Set task
Rewrite the rows from the first one through the one containing "black arrow: moved 1 px right, 1 px down", both included, as a Markdown table with the columns Number and Entry. Omit any blank lines.

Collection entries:
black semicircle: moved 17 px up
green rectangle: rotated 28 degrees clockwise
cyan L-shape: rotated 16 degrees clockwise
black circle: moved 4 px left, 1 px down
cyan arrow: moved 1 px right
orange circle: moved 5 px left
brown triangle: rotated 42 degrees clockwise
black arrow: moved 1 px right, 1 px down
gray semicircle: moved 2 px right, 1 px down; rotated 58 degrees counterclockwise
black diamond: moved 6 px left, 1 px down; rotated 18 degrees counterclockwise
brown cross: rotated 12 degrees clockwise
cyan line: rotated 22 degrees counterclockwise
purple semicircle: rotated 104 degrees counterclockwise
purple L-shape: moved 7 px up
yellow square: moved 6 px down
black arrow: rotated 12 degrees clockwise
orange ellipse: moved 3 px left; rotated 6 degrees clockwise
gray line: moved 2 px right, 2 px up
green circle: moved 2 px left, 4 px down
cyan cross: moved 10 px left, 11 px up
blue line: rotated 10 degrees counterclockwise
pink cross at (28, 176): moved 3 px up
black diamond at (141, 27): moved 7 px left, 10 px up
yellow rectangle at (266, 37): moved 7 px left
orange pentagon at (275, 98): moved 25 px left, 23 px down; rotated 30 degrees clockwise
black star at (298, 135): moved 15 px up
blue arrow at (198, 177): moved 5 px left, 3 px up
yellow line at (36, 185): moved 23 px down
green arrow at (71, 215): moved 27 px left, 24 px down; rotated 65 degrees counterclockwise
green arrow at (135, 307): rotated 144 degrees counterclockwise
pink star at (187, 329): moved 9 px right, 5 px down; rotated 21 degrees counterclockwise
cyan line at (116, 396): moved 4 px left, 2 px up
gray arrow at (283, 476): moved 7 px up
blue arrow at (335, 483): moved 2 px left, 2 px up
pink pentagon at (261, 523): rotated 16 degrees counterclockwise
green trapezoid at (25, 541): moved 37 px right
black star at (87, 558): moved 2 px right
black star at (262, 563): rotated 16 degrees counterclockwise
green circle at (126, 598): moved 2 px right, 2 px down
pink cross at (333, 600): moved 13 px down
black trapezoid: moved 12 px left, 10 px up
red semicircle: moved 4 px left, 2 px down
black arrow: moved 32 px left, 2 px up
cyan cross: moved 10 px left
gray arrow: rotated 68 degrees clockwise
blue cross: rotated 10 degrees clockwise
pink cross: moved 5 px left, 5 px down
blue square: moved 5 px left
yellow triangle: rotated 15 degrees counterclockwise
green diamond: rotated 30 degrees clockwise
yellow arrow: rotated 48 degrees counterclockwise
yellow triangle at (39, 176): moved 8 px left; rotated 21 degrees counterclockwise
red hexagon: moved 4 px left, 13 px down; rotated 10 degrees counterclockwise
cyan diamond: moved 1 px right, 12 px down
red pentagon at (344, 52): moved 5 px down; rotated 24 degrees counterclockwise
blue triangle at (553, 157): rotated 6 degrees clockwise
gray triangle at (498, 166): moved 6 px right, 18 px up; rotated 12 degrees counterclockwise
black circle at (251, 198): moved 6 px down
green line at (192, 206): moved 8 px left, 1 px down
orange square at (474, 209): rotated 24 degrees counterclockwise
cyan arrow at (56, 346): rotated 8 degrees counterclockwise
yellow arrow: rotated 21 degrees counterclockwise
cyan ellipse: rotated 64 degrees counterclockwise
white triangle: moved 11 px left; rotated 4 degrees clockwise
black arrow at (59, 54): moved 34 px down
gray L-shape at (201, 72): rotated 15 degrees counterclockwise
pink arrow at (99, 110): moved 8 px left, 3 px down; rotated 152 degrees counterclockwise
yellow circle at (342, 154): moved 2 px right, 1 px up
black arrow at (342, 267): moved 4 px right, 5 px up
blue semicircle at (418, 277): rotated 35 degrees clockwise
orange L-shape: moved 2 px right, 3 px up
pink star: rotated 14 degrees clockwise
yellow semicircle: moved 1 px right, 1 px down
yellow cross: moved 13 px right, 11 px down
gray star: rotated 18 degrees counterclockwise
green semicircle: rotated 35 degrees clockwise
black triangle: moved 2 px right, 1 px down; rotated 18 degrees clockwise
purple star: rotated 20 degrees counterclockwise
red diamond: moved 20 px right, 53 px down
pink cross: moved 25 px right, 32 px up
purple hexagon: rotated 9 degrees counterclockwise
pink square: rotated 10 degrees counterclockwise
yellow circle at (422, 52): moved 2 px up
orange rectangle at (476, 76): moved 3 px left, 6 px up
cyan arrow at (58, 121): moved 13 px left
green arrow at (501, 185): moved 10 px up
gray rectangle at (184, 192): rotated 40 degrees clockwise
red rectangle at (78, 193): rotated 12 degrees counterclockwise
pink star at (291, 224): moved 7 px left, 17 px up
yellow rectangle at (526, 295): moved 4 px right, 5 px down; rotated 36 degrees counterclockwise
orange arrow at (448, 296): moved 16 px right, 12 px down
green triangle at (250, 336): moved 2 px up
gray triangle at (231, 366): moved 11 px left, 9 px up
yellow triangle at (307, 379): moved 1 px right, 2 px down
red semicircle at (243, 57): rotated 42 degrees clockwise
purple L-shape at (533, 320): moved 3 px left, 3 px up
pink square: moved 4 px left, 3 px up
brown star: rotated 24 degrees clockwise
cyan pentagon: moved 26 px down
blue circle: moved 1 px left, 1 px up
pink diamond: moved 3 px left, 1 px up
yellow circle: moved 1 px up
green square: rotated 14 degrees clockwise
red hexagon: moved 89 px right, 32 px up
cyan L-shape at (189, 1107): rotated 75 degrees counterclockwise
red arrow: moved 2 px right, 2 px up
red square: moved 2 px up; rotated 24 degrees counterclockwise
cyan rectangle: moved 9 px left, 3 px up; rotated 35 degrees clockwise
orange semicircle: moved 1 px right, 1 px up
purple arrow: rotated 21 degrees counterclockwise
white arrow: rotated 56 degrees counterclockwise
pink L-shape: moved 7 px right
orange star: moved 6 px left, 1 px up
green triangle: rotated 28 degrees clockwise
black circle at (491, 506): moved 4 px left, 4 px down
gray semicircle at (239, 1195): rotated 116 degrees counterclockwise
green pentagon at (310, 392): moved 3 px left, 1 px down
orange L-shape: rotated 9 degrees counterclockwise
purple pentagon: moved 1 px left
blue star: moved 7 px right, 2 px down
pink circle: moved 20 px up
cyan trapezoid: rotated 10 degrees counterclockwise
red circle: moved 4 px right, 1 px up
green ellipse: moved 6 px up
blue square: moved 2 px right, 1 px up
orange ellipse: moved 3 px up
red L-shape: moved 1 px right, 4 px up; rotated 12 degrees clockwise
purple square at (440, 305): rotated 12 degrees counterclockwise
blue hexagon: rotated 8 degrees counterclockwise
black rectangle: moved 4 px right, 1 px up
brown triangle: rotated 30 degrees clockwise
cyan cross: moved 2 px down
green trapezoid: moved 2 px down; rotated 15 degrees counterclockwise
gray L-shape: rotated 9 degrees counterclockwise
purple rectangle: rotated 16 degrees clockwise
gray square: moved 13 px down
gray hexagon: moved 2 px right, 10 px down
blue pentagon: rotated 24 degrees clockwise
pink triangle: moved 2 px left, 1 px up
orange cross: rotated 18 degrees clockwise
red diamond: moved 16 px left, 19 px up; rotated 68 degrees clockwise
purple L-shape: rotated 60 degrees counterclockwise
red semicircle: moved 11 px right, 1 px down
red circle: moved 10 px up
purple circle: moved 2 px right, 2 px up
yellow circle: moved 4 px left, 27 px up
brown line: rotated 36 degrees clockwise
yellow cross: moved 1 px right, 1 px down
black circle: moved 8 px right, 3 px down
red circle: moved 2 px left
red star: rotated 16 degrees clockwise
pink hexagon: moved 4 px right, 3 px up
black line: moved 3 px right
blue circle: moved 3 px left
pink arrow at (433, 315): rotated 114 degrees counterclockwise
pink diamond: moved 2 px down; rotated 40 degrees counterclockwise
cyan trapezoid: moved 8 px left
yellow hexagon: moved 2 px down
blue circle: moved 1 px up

Solution
| Number | Entry |
|---|---|
| 1 | black semicircle: moved 17 px up |
| 2 | green rectangle: rotated 28 degrees clockwise |
| 3 | cyan L-shape: rotated 16 degrees clockwise |
| 4 | black circle: moved 4 px left, 1 px down |
| 5 | cyan arrow: moved 1 px right |
| 6 | orange circle: moved 5 px left |
| 7 | brown triangle: rotated 42 degrees clockwise |
| 8 | black arrow: moved 1 px right, 1 px down |